* AIM OF THE TASK:
Although pictures appear in the data, the answer should contain only the lines from its start through the line with "none -> pink brick F8 level 1", written out exactly.

* DATA UNDER STUDY:
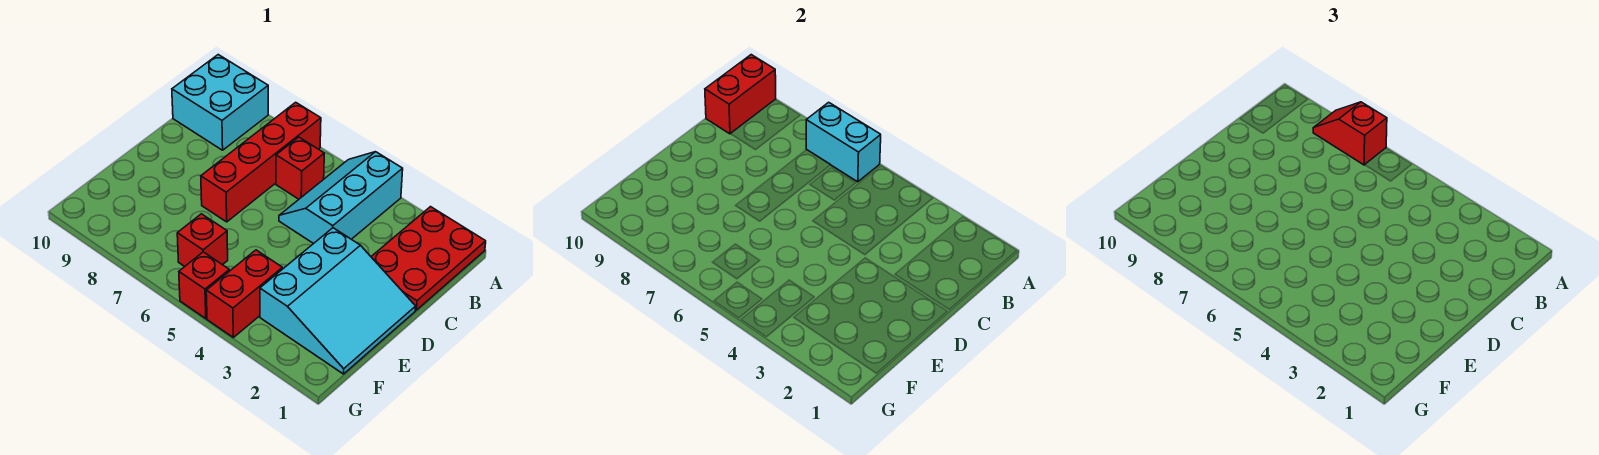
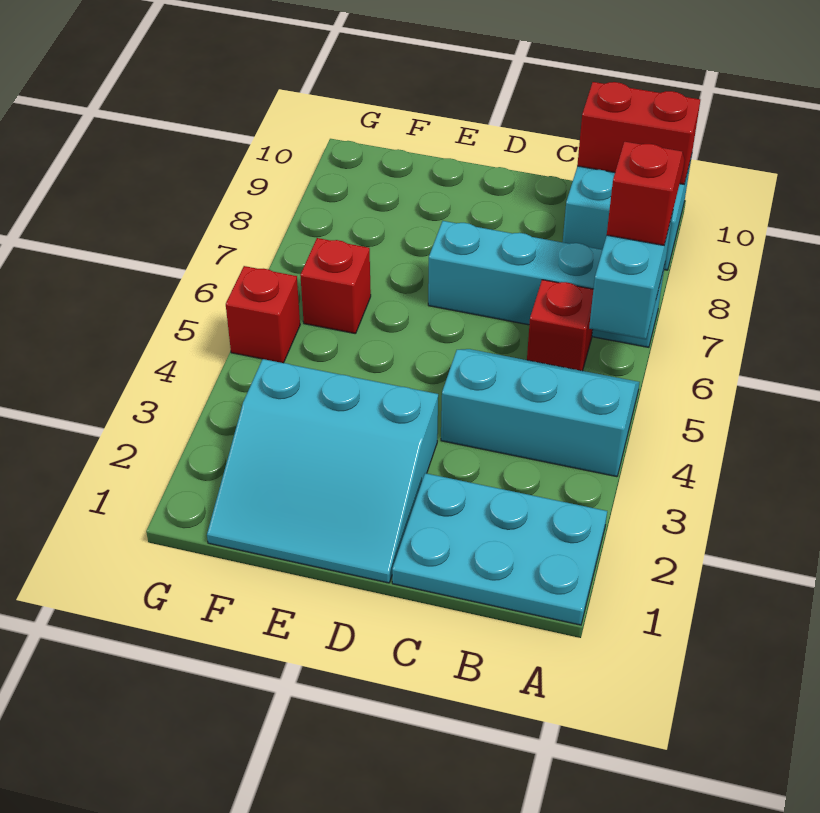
red plate A1:C2 level 1 -> cyan plate A1:C2 level 1
red brick A7:D7 level 1 -> cyan brick A7:D7 level 1
red brick F4:G4 level 1 -> none

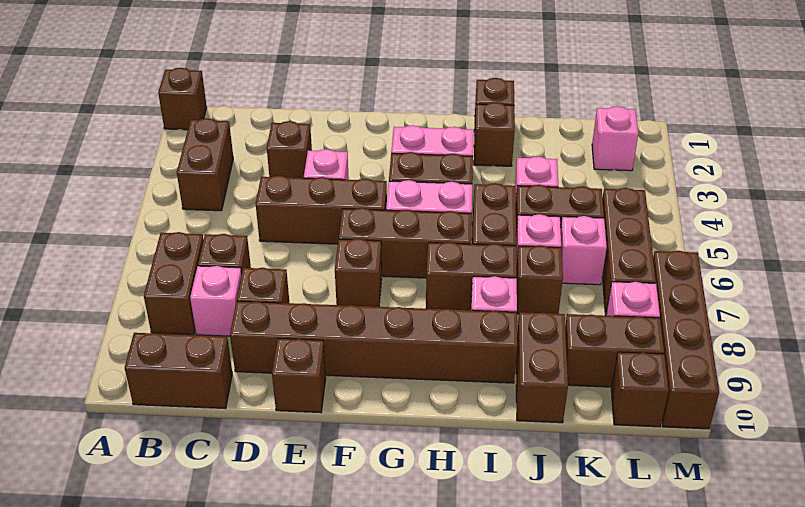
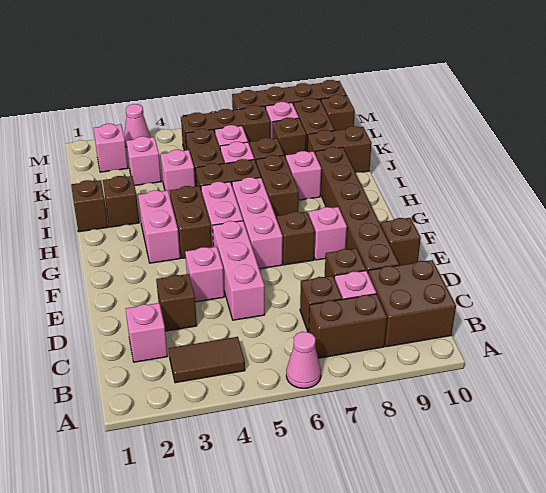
brown brick A1 level 1 -> brown brick K8 level 1
none -> pink cone A6 level 1
brown brick B3:B4 level 1 -> brown tile B3:B4 level 1
brown brick B10:C10 level 1 -> brown brick B9:C10 level 1
none -> pink brick C2 level 1
brown brick D5:F5 level 1 -> pink brick D5:F5 level 1
brown brick F6:H6 level 1 -> pink brick F6:H6 level 1
none -> pink brick F8 level 1
none -> pink brick K3 level 1
none -> pink cone M3 level 1

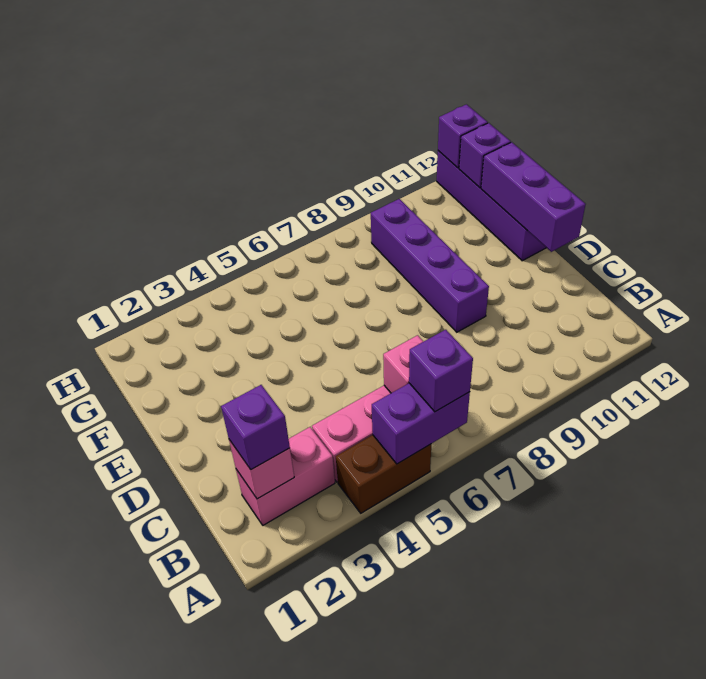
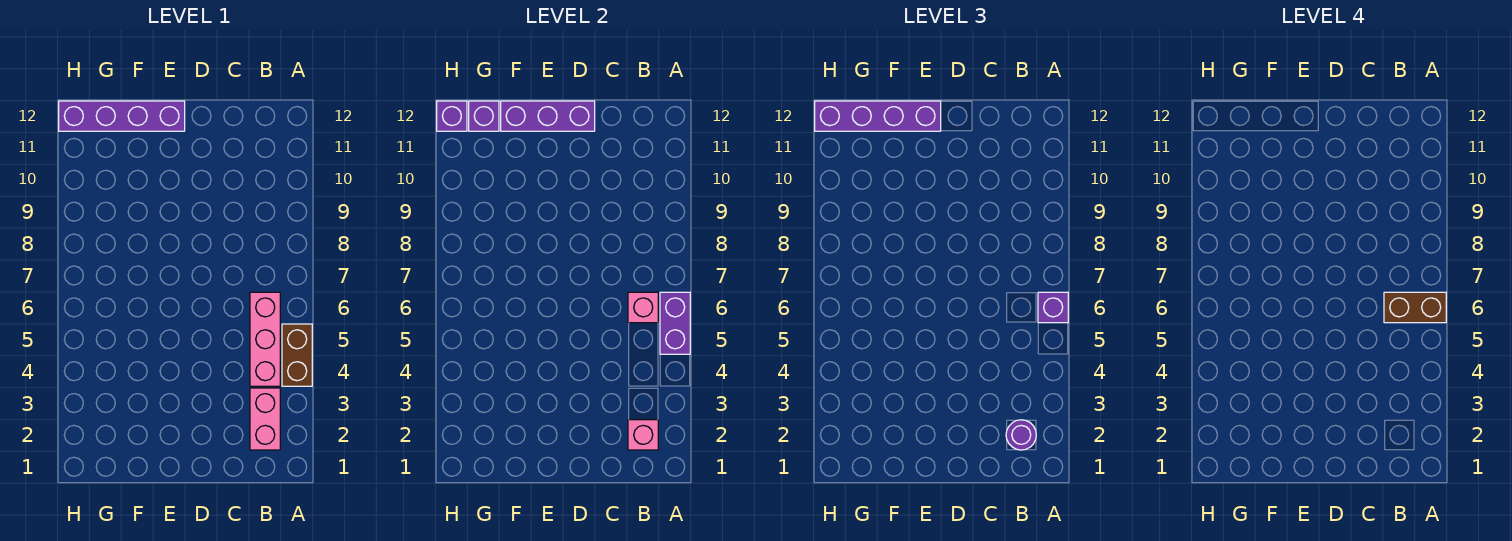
none -> brown brick A6:B6 level 4
purple brick B2 level 3 -> purple round brick B2 level 3
purple brick D9:G9 level 1 -> purple brick E12:H12 level 3

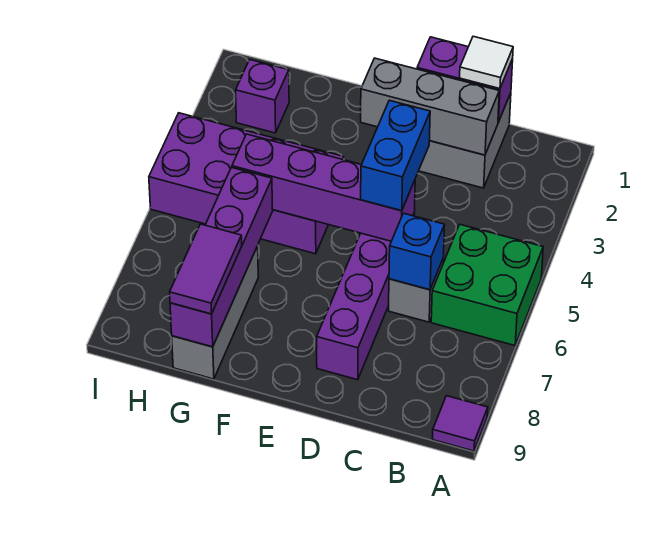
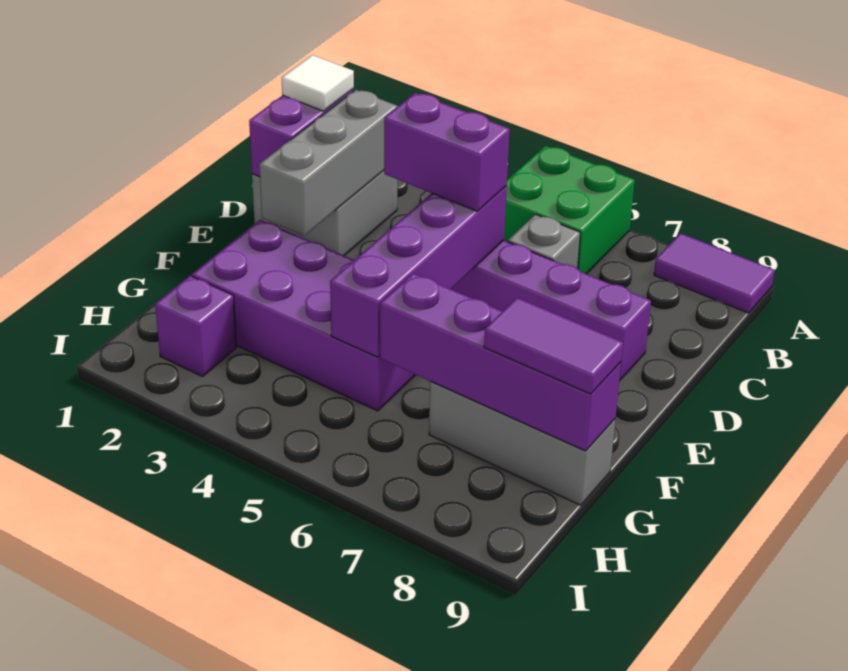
purple tile A9 level 1 -> purple tile A8:A9 level 1
blue brick C6 level 2 -> none
blue brick D4:D5 level 3 -> purple brick D4:D5 level 3
purple brick F4:I5 level 1 -> purple brick F2:G5 level 1

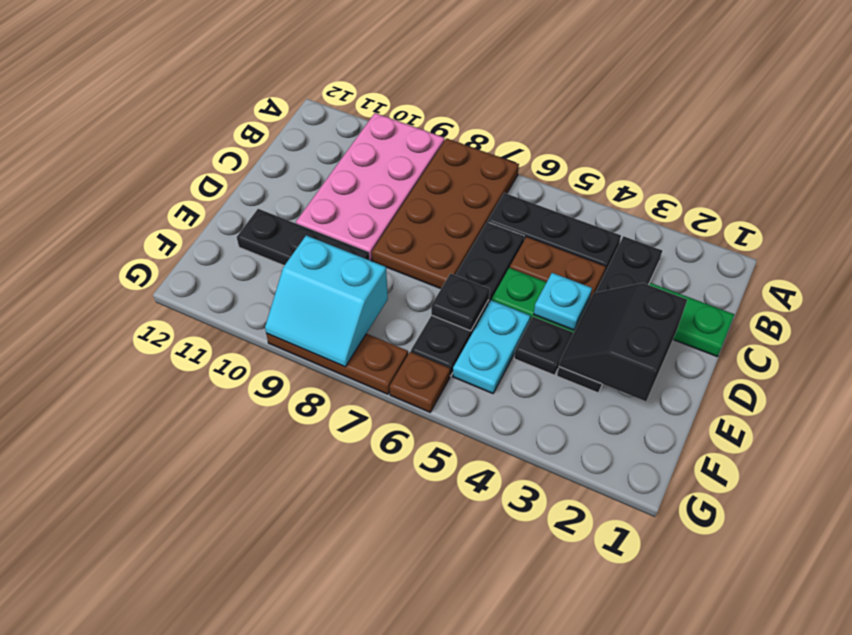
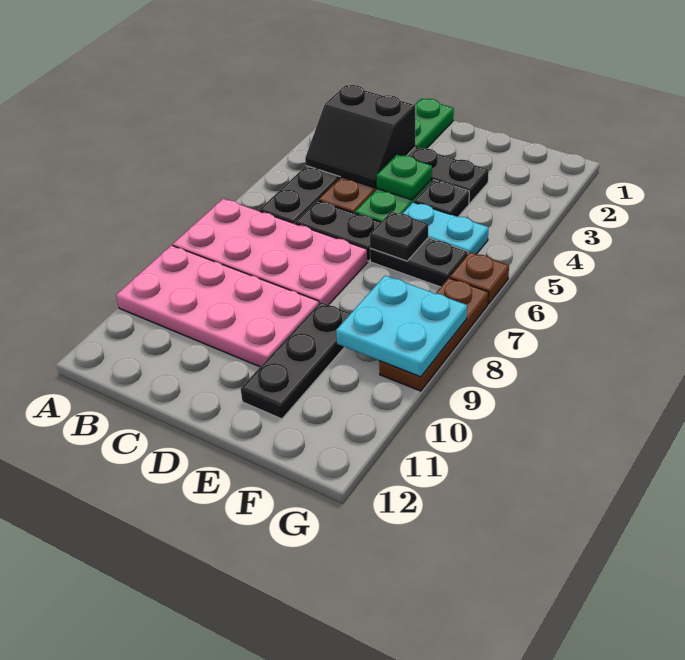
brown plate A7:D8 level 1 -> pink plate A7:D8 level 1
black slope D2:E3 level 2 top 2 -> black slope B3:C4 level 2 top 3
cyan plate D4 level 2 -> green plate D4 level 2
cyan slope F8:G9 level 2 top F -> cyan plate F8:G9 level 2

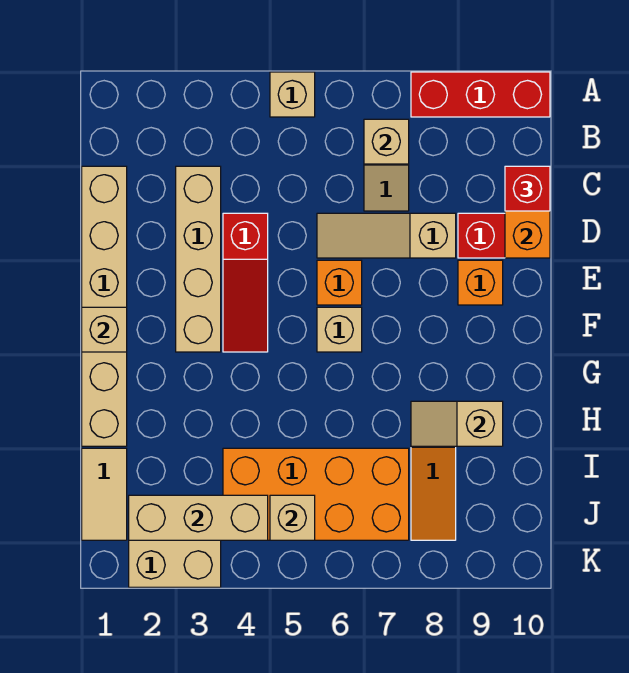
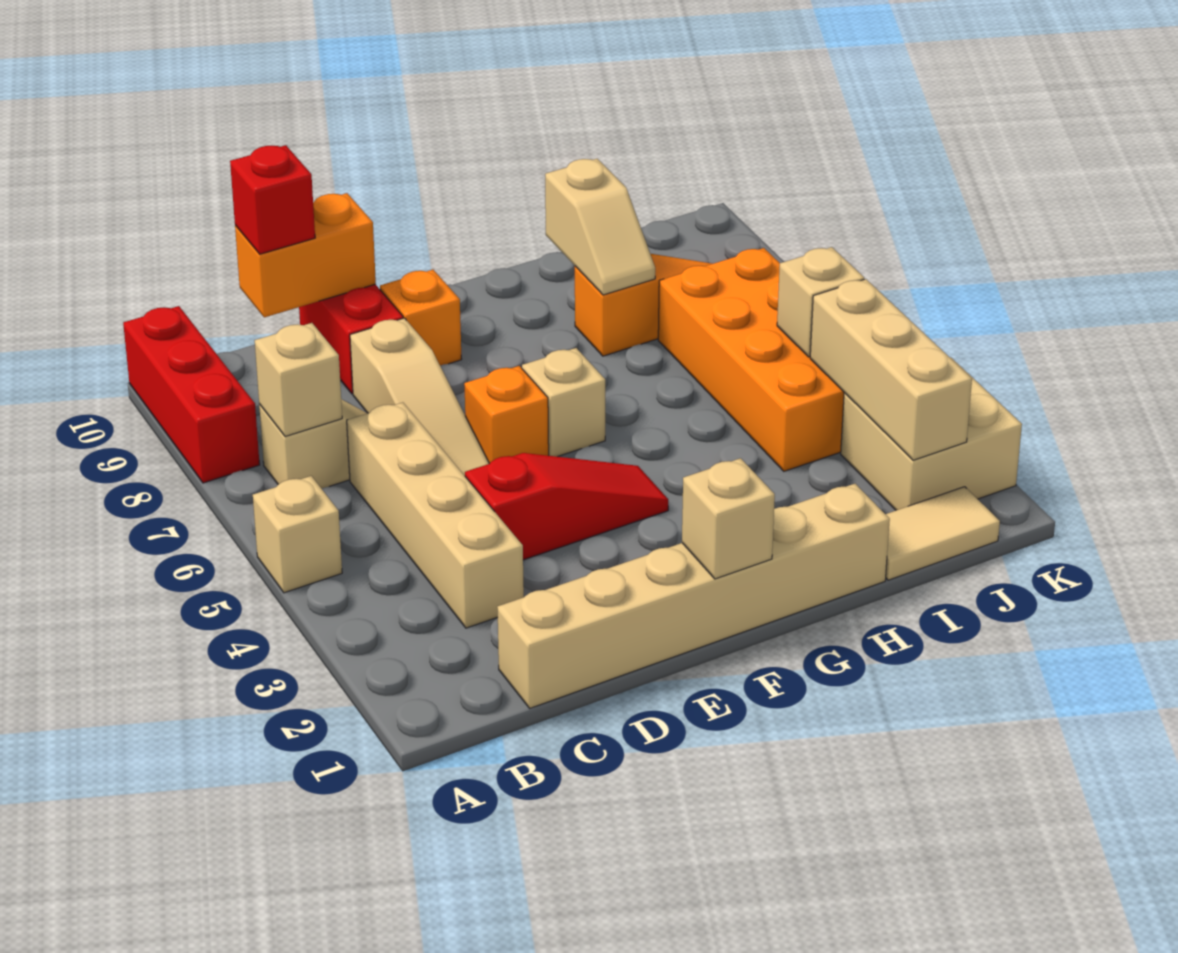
tan brick C3:F3 level 1 -> tan brick C3:C6 level 1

* EXERCISE RESPONSE:
red plate A1:C2 level 1 -> cyan plate A1:C2 level 1
red brick A7:D7 level 1 -> cyan brick A7:D7 level 1
red brick F4:G4 level 1 -> none

brown brick A1 level 1 -> brown brick K8 level 1
none -> pink cone A6 level 1
brown brick B3:B4 level 1 -> brown tile B3:B4 level 1
brown brick B10:C10 level 1 -> brown brick B9:C10 level 1
none -> pink brick C2 level 1
brown brick D5:F5 level 1 -> pink brick D5:F5 level 1
brown brick F6:H6 level 1 -> pink brick F6:H6 level 1
none -> pink brick F8 level 1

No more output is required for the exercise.